(Data supplied):

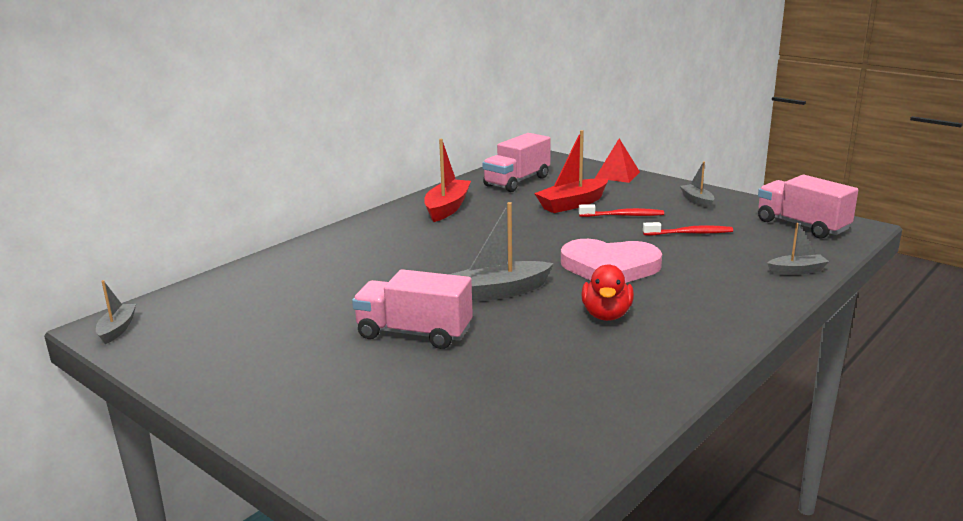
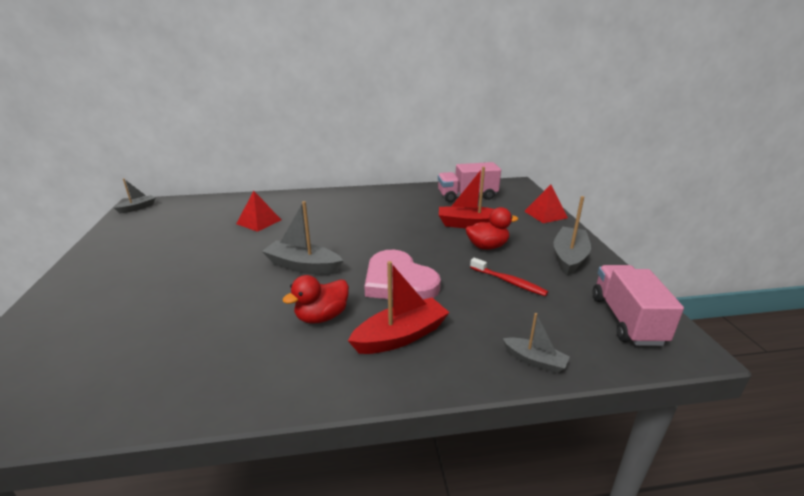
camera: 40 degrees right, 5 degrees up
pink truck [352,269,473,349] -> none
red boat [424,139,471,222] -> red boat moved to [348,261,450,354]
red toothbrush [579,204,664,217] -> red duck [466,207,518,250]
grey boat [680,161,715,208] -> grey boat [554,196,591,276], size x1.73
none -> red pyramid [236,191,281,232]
==
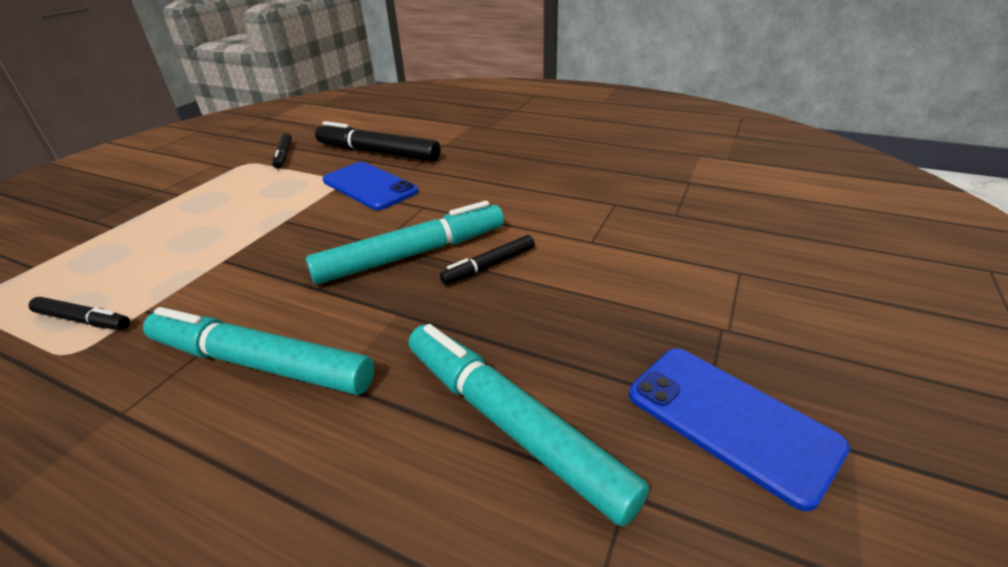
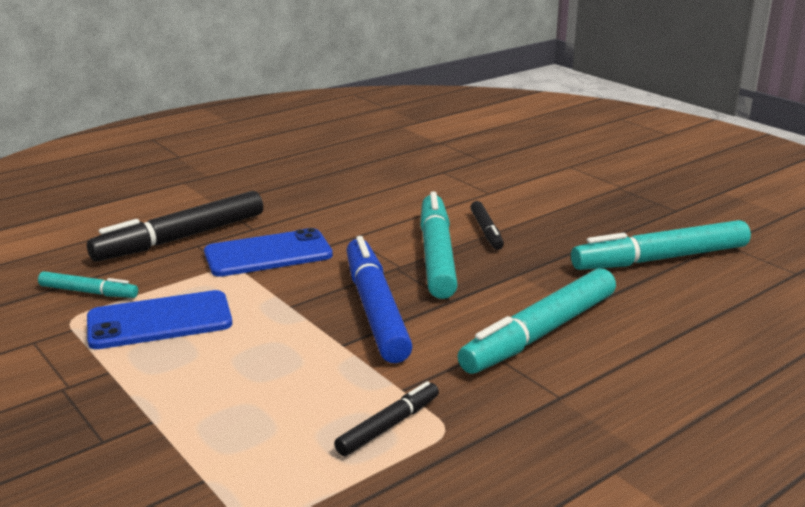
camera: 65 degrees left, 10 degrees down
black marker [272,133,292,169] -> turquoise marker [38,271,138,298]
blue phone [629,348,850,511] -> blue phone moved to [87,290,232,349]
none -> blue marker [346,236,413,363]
* * *
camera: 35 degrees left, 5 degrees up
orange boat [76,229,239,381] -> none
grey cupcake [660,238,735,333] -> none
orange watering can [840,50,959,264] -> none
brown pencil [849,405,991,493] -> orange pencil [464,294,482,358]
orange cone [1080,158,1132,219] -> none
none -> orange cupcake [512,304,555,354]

(Required work): Return, with no change at all, every line in the entries above from the line containing "orange watering can [840,50,959,264] -> none" through the line containing "none -> orange cupcake [512,304,555,354]".

(Task result):
orange watering can [840,50,959,264] -> none
brown pencil [849,405,991,493] -> orange pencil [464,294,482,358]
orange cone [1080,158,1132,219] -> none
none -> orange cupcake [512,304,555,354]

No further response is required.